** EXERCISE REQUIREMENTS **
Once the line with "C103: 3.3uF (plus VS, minus AGND) -> none" is found in the data, output it and each following line exactly, up to and including the line with "R111: 360 (BUS_A, BUS_B)", and nothing before or after.

** INPUT RECORDS **
- - - - -

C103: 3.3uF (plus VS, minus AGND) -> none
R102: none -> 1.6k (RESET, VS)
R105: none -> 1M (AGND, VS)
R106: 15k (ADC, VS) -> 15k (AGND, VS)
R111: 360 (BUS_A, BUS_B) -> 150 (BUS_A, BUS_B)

- - - - -

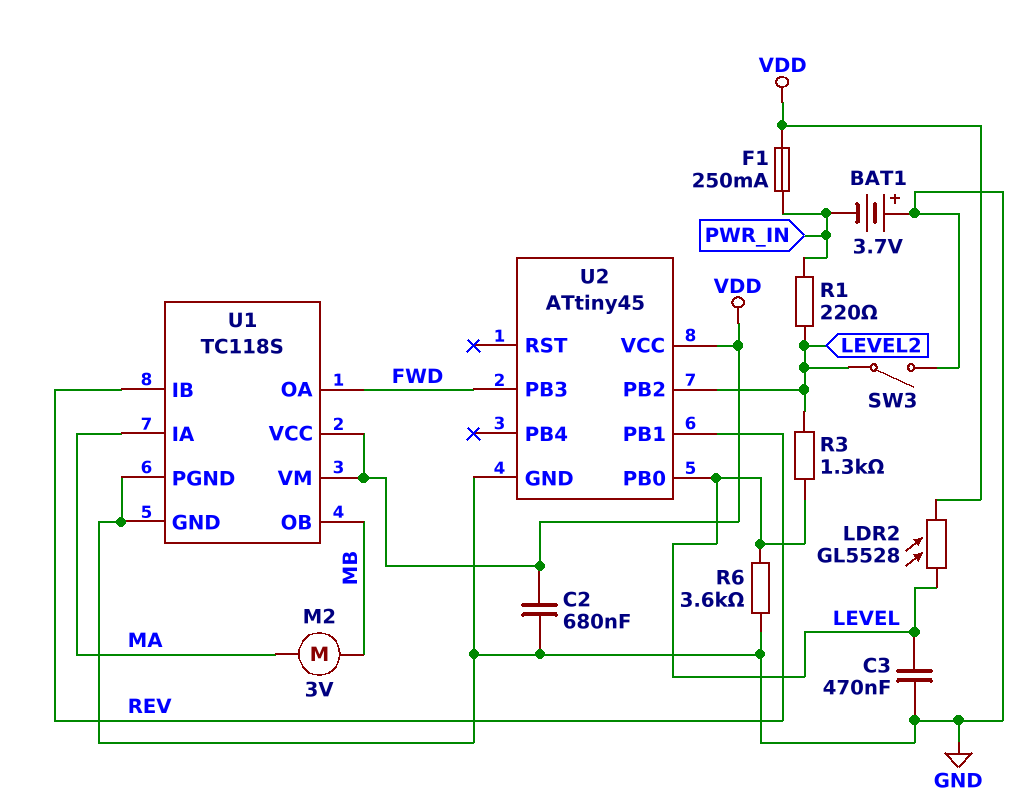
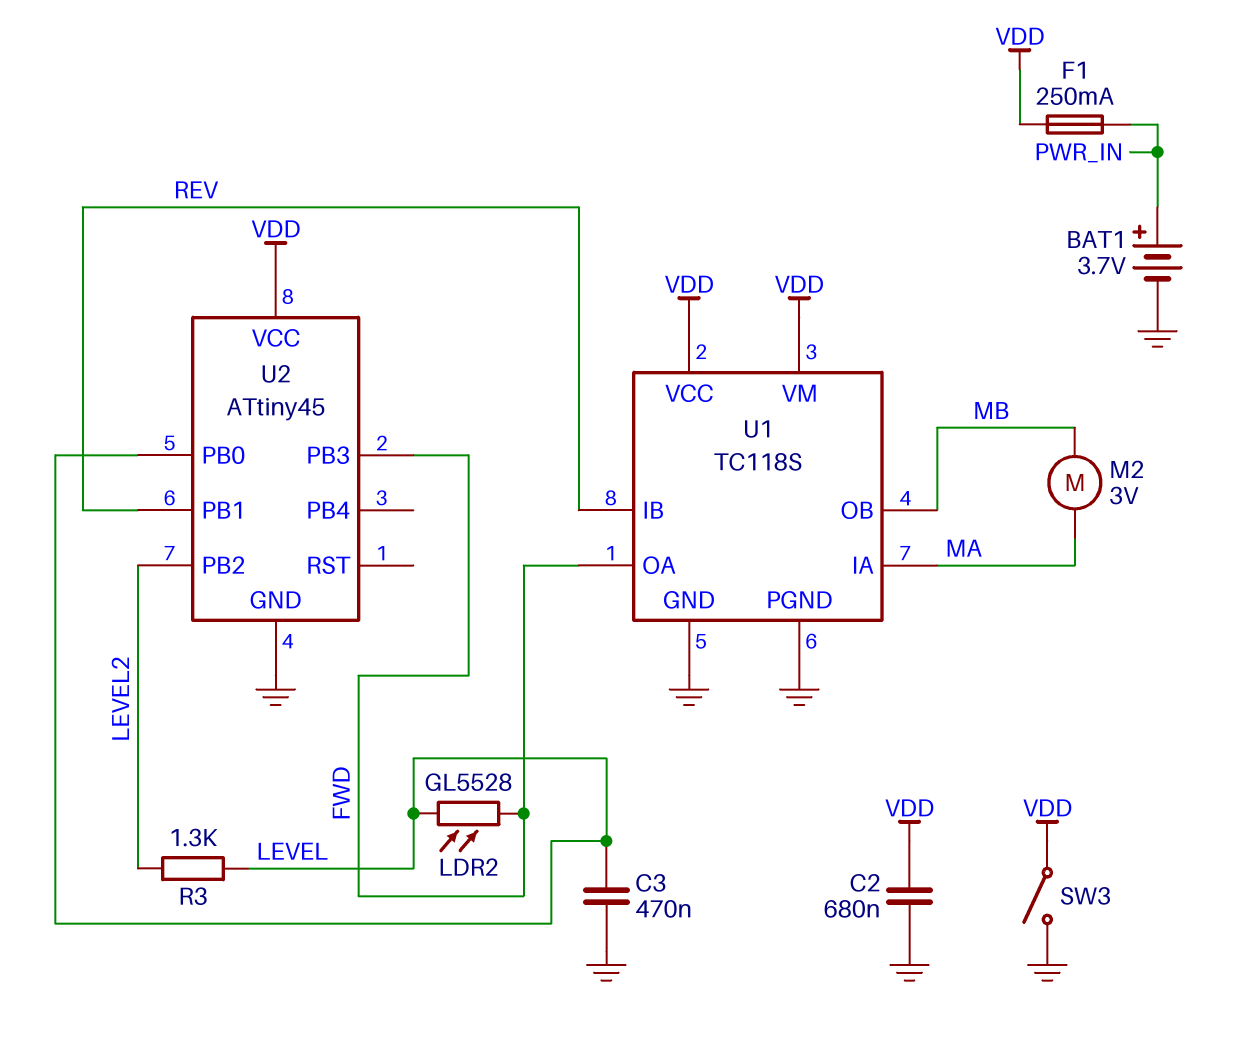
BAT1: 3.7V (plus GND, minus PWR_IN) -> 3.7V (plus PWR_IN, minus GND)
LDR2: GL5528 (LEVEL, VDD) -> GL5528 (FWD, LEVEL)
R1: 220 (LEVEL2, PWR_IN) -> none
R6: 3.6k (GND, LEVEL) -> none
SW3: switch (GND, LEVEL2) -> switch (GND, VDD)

- - - - -

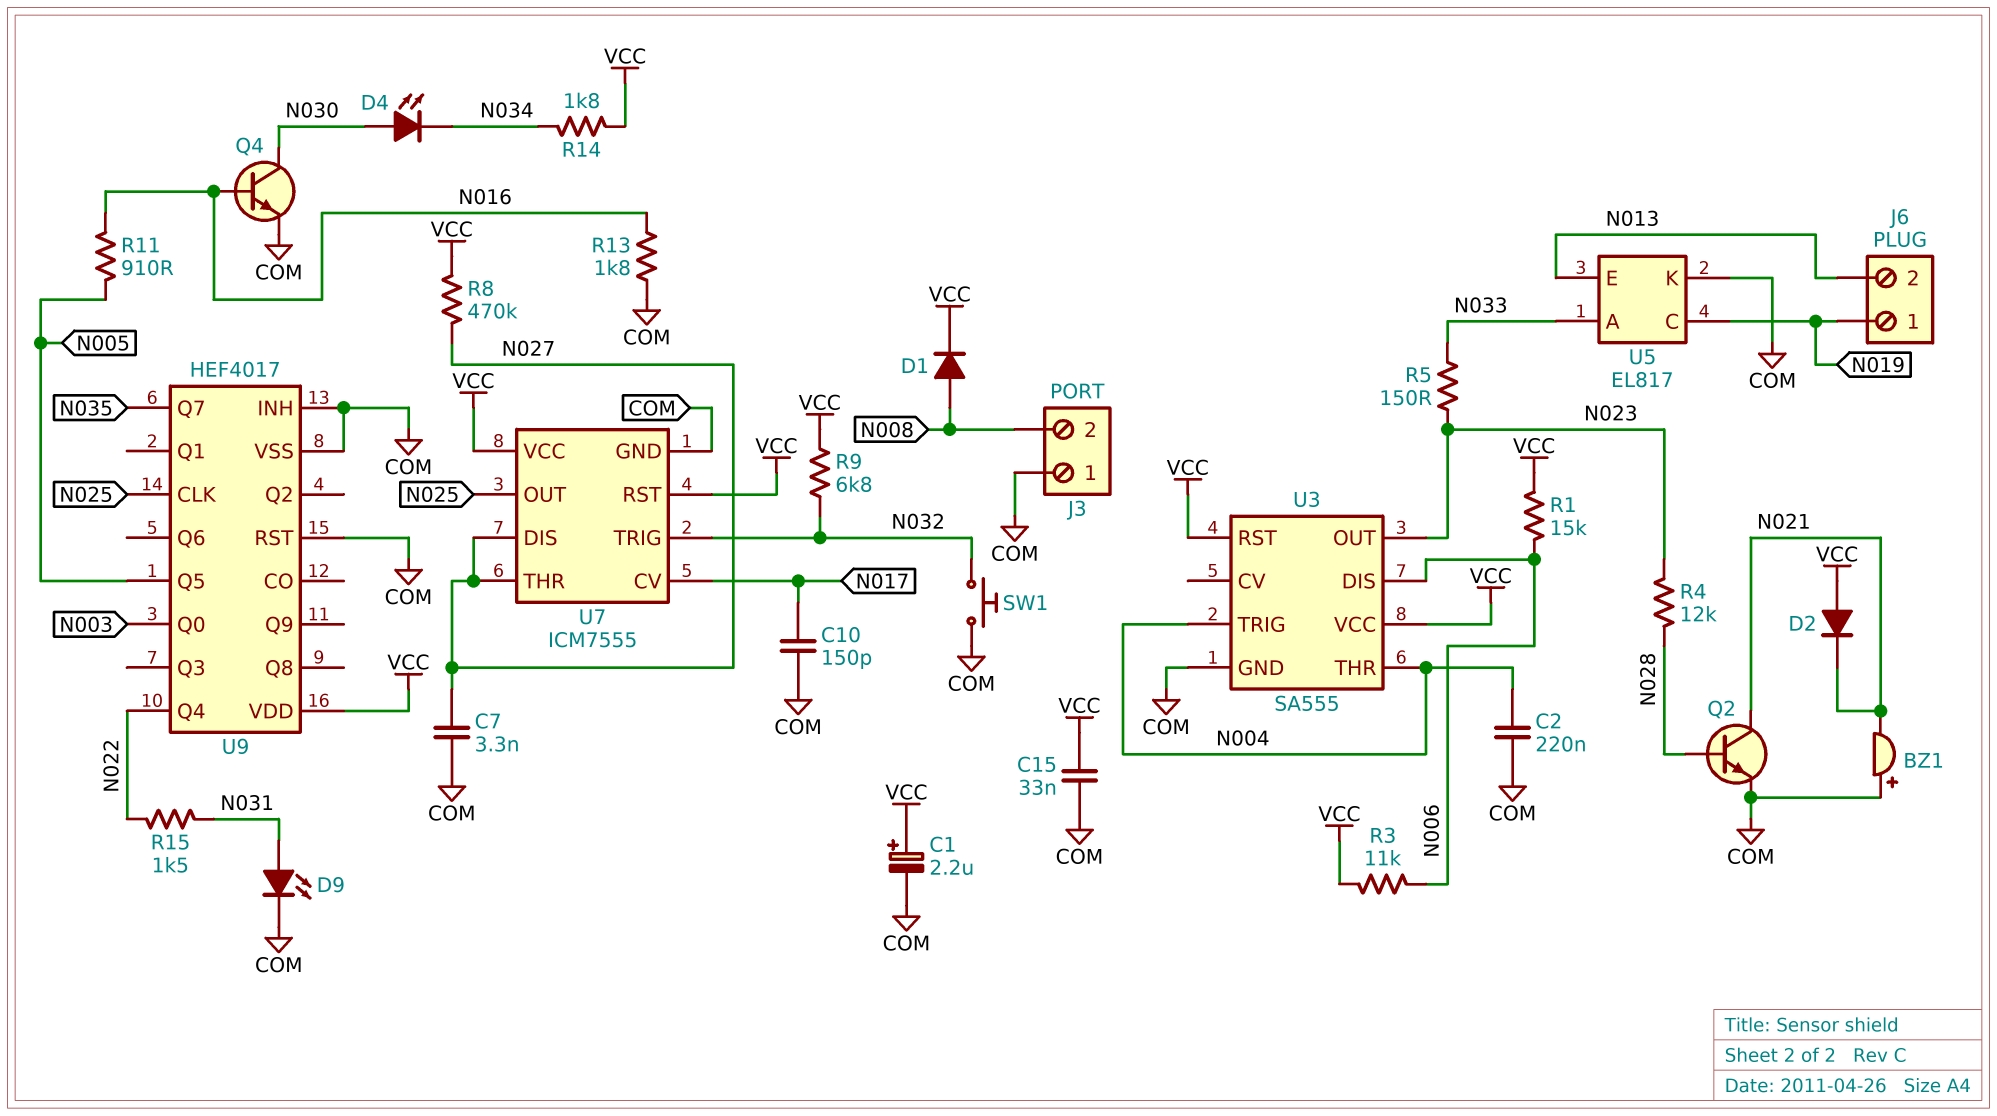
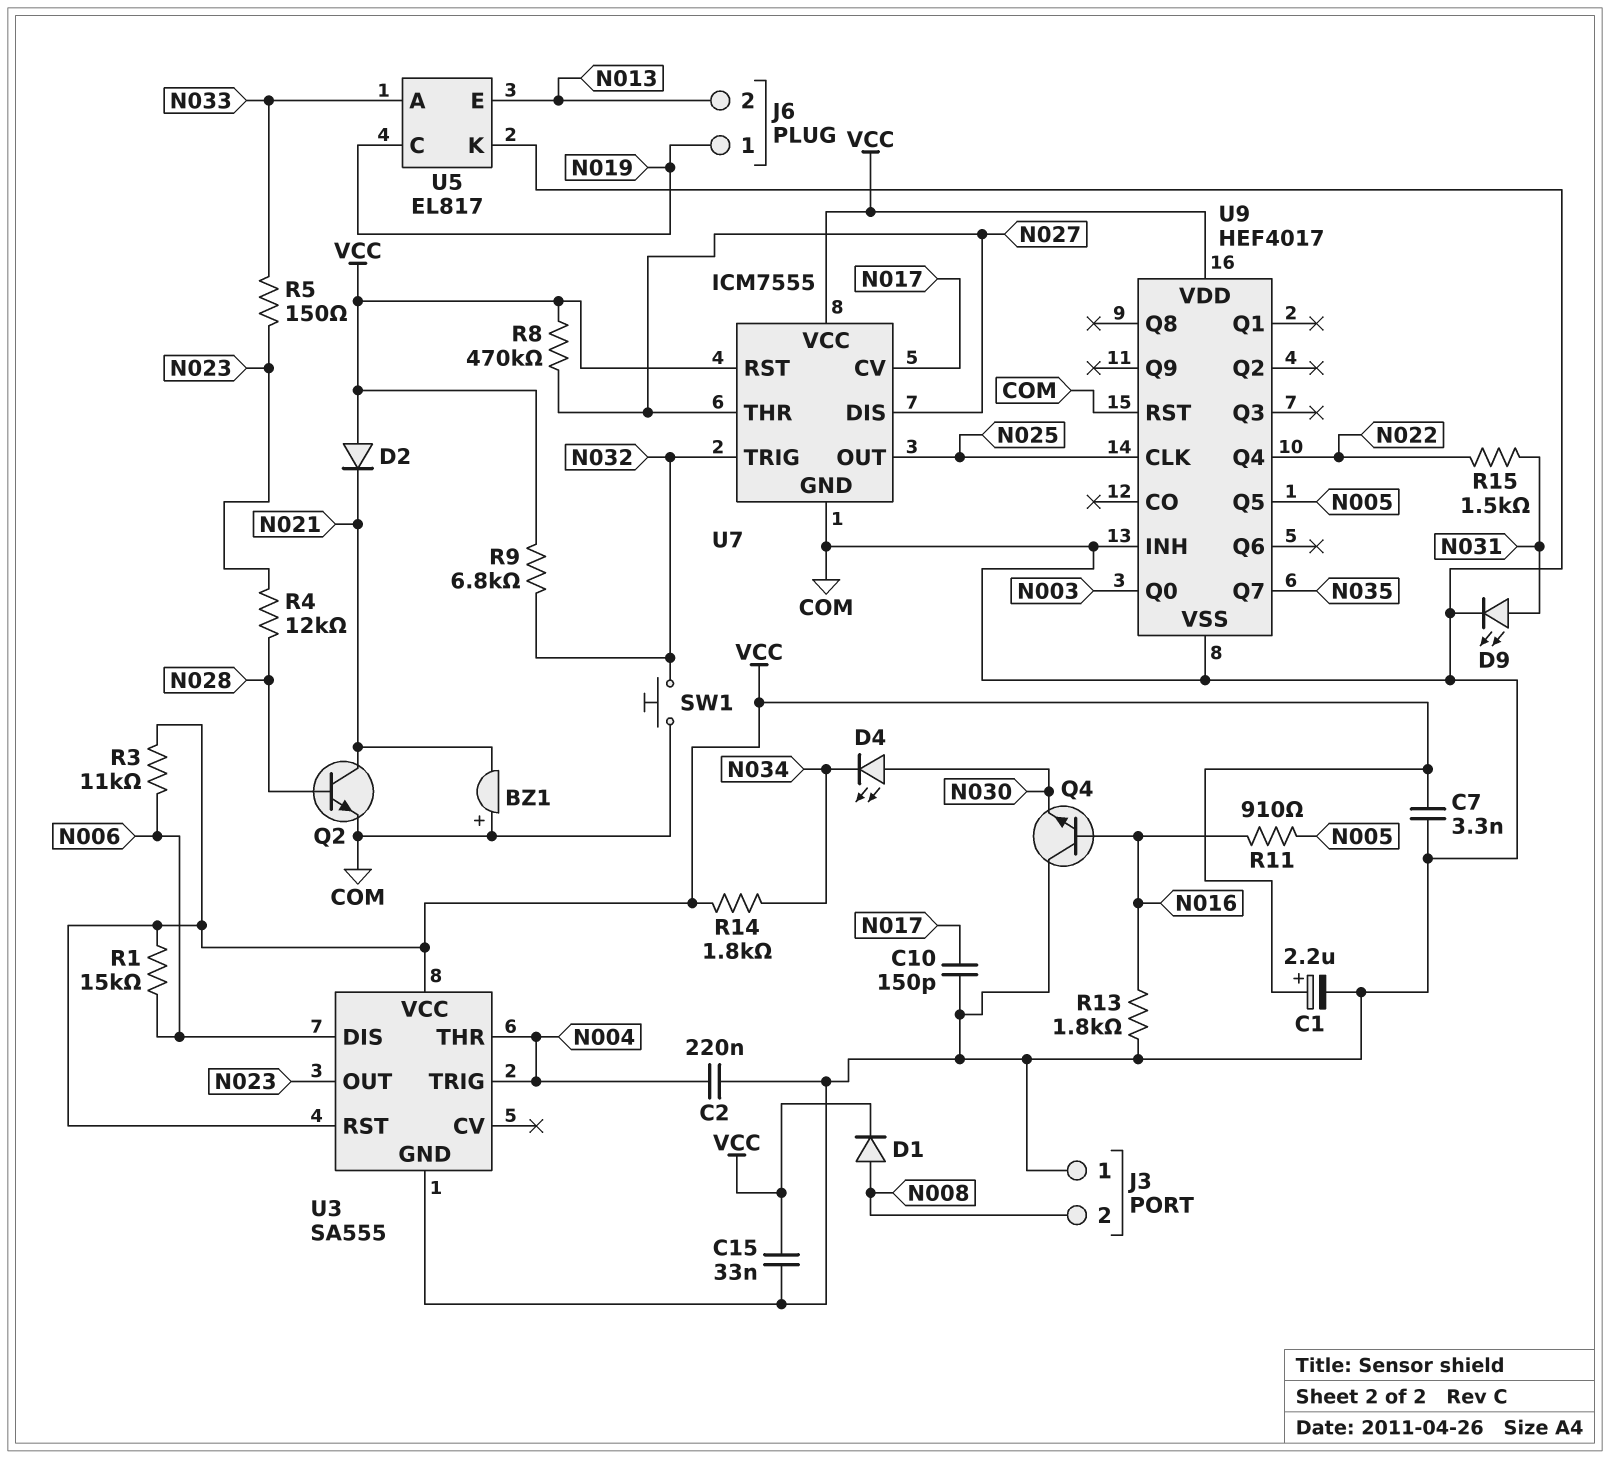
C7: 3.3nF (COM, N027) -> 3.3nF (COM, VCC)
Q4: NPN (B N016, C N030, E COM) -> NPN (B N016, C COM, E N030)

- - - - -

** ANSWER TO THIS PROBLEM **
C103: 3.3uF (plus VS, minus AGND) -> none
R102: none -> 1.6k (RESET, VS)
R105: none -> 1M (AGND, VS)
R106: 15k (ADC, VS) -> 15k (AGND, VS)
R111: 360 (BUS_A, BUS_B) -> 150 (BUS_A, BUS_B)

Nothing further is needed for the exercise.